Would you please copy every line below that includes the string "cube"?

(Extracted records Opens)

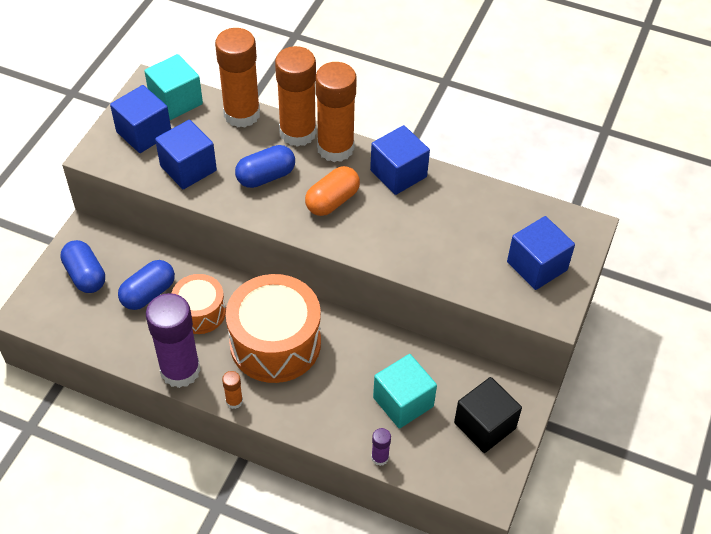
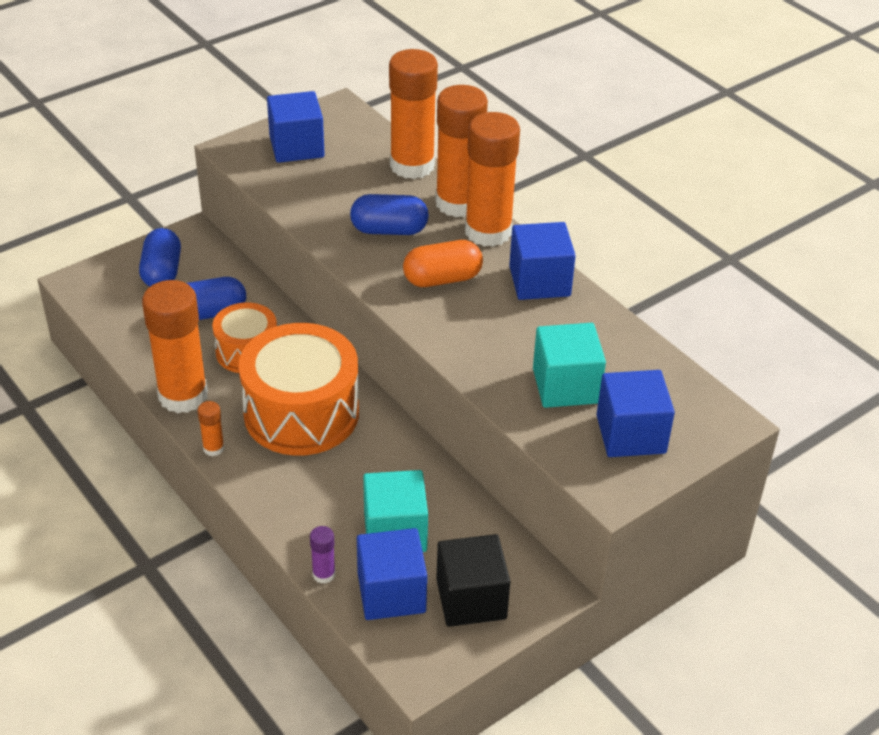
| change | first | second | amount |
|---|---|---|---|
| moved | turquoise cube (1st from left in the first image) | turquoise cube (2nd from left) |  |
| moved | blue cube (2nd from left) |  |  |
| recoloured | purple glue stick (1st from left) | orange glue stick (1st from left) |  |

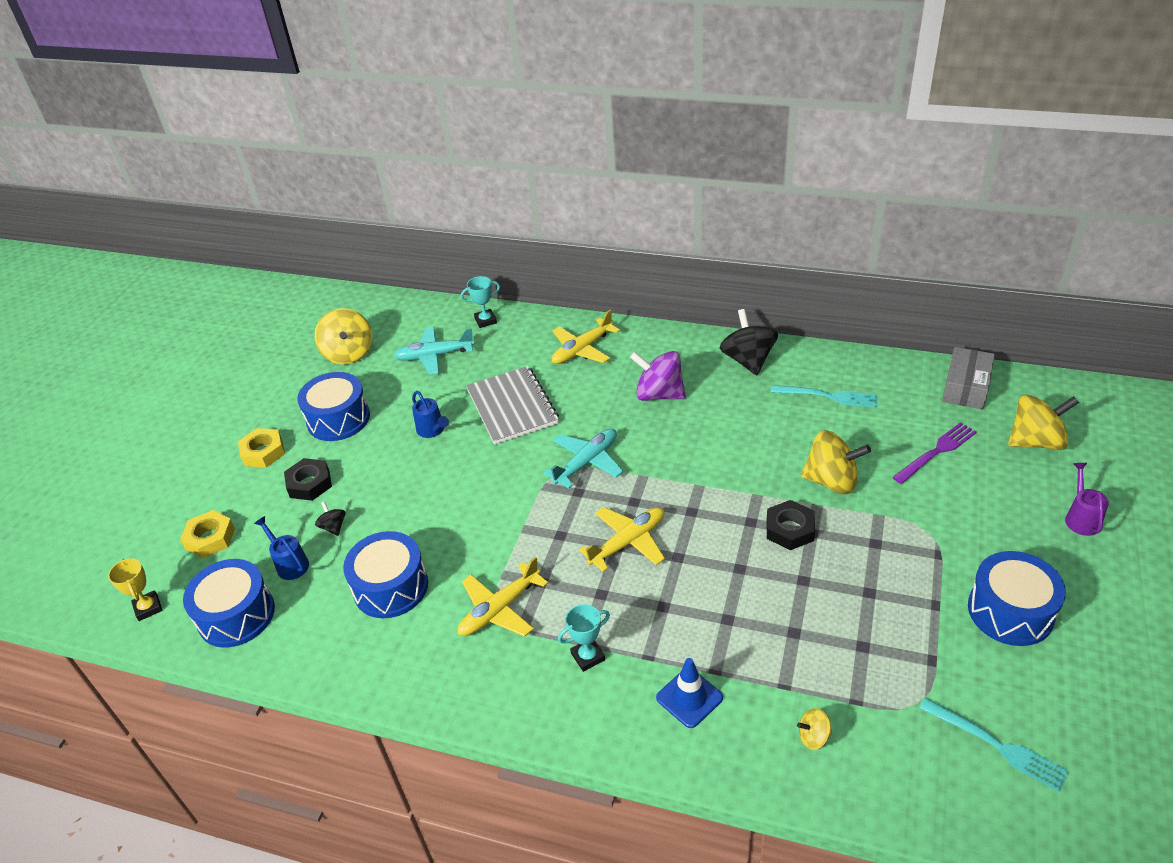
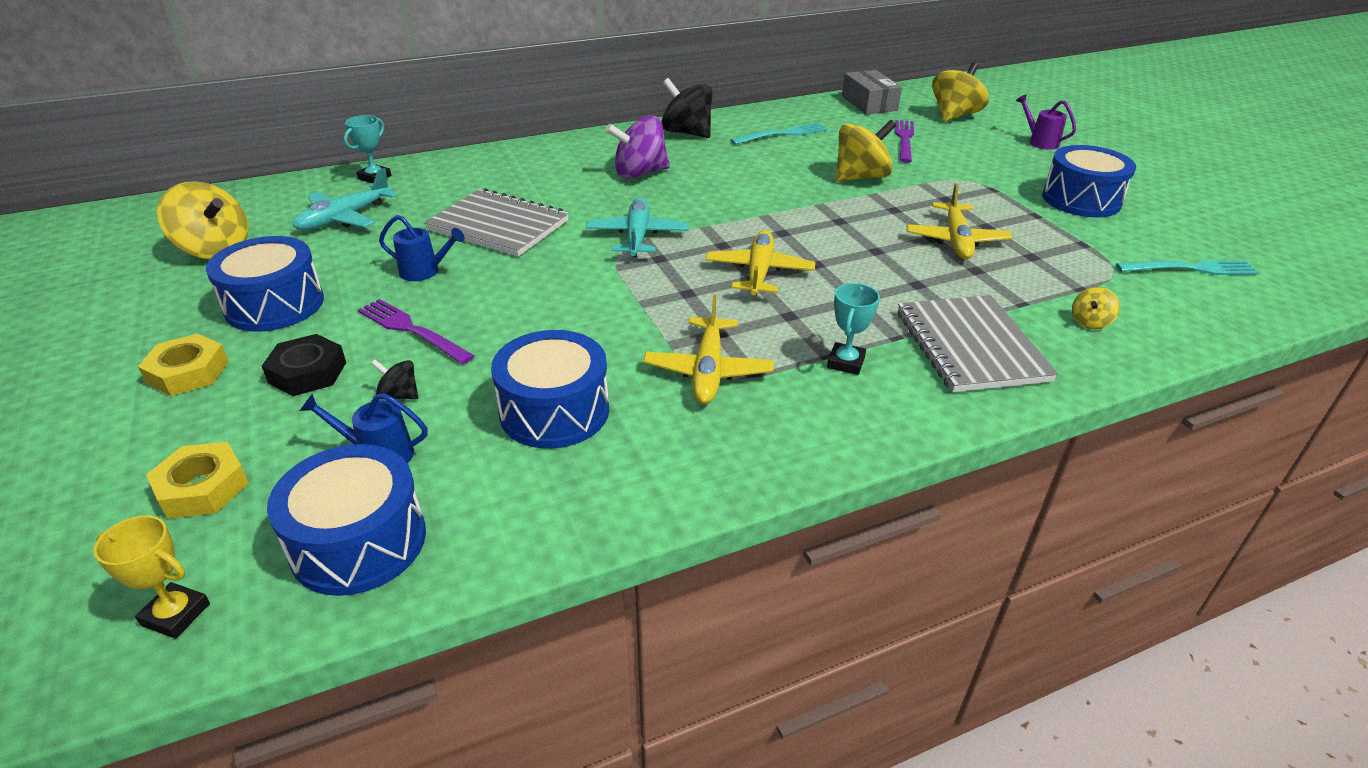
| change | first | second | amount |
|---|---|---|---|
| removed | black nut (2nd from left) |  |  |
| added |  | purple fork (1st from left) |  |
| moved | yellow plane (2nd from left in the first image) | yellow plane (3rd from left) |  |
| replaced | blue traffic cone | grey notebook (2nd from left) |  |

(Extracted records Closes)

== Answer for the task ==
| moved | turquoise cube (1st from left in the first image) | turquoise cube (2nd from left) |  |
| moved | blue cube (2nd from left) |  |  |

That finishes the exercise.